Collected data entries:

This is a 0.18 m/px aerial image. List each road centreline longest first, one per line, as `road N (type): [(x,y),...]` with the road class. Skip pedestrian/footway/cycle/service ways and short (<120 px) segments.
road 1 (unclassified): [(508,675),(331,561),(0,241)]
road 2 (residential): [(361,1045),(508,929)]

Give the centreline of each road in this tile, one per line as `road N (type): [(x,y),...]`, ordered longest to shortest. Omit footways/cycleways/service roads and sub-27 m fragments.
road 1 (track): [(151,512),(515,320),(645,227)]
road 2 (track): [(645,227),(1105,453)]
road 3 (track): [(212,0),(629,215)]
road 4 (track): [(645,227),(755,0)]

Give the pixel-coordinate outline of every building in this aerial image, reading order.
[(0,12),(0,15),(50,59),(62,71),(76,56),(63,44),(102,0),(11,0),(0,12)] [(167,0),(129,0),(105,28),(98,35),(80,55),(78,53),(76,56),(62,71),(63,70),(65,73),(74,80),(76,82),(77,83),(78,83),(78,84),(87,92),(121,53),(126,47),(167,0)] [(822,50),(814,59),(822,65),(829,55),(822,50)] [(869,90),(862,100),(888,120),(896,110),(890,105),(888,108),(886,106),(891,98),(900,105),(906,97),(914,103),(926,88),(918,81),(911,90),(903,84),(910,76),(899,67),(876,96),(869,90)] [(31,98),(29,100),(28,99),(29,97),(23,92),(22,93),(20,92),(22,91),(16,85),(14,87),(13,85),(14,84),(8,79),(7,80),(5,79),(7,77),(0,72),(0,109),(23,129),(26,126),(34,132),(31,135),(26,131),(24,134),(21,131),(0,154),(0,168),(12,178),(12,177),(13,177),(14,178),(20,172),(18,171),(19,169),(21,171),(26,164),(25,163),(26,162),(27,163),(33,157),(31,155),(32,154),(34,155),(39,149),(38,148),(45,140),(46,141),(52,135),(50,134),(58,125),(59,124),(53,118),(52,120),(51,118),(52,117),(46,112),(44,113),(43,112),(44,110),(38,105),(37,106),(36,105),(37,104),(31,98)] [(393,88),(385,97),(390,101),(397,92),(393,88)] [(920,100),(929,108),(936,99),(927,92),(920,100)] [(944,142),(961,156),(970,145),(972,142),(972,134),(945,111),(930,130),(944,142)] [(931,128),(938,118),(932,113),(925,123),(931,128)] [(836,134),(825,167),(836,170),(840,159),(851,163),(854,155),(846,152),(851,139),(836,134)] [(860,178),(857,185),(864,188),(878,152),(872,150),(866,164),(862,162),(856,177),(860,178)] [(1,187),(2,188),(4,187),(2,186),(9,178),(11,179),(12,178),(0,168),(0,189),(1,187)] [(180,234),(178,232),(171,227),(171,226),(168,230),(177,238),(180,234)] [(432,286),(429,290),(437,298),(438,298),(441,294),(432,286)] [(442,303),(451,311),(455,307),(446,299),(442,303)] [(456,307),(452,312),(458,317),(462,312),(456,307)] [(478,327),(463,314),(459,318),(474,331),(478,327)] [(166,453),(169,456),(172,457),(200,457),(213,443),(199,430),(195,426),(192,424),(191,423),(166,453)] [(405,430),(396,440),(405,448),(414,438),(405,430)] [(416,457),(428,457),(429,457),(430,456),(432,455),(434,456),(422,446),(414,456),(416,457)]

* TASK REQUIREMENTS *
Exactly as they stand above, write out all the entries again.

* SOLUTION *
This is a 0.18 m/px aerial image. List each road centreline longest first, one per line, as `road N (type): [(x,y),...]` with the road class. Skip pedestrian/footway/cycle/service ways and short (<120 px) segments.
road 1 (unclassified): [(508,675),(331,561),(0,241)]
road 2 (residential): [(361,1045),(508,929)]

Give the centreline of each road in this tile, one per line as `road N (type): [(x,y),...]`, ordered longest to shortest. Omit footways/cycleways/service roads and sub-27 m fragments.
road 1 (track): [(151,512),(515,320),(645,227)]
road 2 (track): [(645,227),(1105,453)]
road 3 (track): [(212,0),(629,215)]
road 4 (track): [(645,227),(755,0)]

Give the pixel-coordinate outline of every building in this aerial image, reading order.
[(0,12),(0,15),(50,59),(62,71),(76,56),(63,44),(102,0),(11,0),(0,12)] [(167,0),(129,0),(105,28),(98,35),(80,55),(78,53),(76,56),(62,71),(63,70),(65,73),(74,80),(76,82),(77,83),(78,83),(78,84),(87,92),(121,53),(126,47),(167,0)] [(822,50),(814,59),(822,65),(829,55),(822,50)] [(869,90),(862,100),(888,120),(896,110),(890,105),(888,108),(886,106),(891,98),(900,105),(906,97),(914,103),(926,88),(918,81),(911,90),(903,84),(910,76),(899,67),(876,96),(869,90)] [(31,98),(29,100),(28,99),(29,97),(23,92),(22,93),(20,92),(22,91),(16,85),(14,87),(13,85),(14,84),(8,79),(7,80),(5,79),(7,77),(0,72),(0,109),(23,129),(26,126),(34,132),(31,135),(26,131),(24,134),(21,131),(0,154),(0,168),(12,178),(12,177),(13,177),(14,178),(20,172),(18,171),(19,169),(21,171),(26,164),(25,163),(26,162),(27,163),(33,157),(31,155),(32,154),(34,155),(39,149),(38,148),(45,140),(46,141),(52,135),(50,134),(58,125),(59,124),(53,118),(52,120),(51,118),(52,117),(46,112),(44,113),(43,112),(44,110),(38,105),(37,106),(36,105),(37,104),(31,98)] [(393,88),(385,97),(390,101),(397,92),(393,88)] [(920,100),(929,108),(936,99),(927,92),(920,100)] [(944,142),(961,156),(970,145),(972,142),(972,134),(945,111),(930,130),(944,142)] [(931,128),(938,118),(932,113),(925,123),(931,128)] [(836,134),(825,167),(836,170),(840,159),(851,163),(854,155),(846,152),(851,139),(836,134)] [(860,178),(857,185),(864,188),(878,152),(872,150),(866,164),(862,162),(856,177),(860,178)] [(1,187),(2,188),(4,187),(2,186),(9,178),(11,179),(12,178),(0,168),(0,189),(1,187)] [(180,234),(178,232),(171,227),(171,226),(168,230),(177,238),(180,234)] [(432,286),(429,290),(437,298),(438,298),(441,294),(432,286)] [(442,303),(451,311),(455,307),(446,299),(442,303)] [(456,307),(452,312),(458,317),(462,312),(456,307)] [(478,327),(463,314),(459,318),(474,331),(478,327)] [(166,453),(169,456),(172,457),(200,457),(213,443),(199,430),(195,426),(192,424),(191,423),(166,453)] [(405,430),(396,440),(405,448),(414,438),(405,430)] [(416,457),(428,457),(429,457),(430,456),(432,455),(434,456),(422,446),(414,456),(416,457)]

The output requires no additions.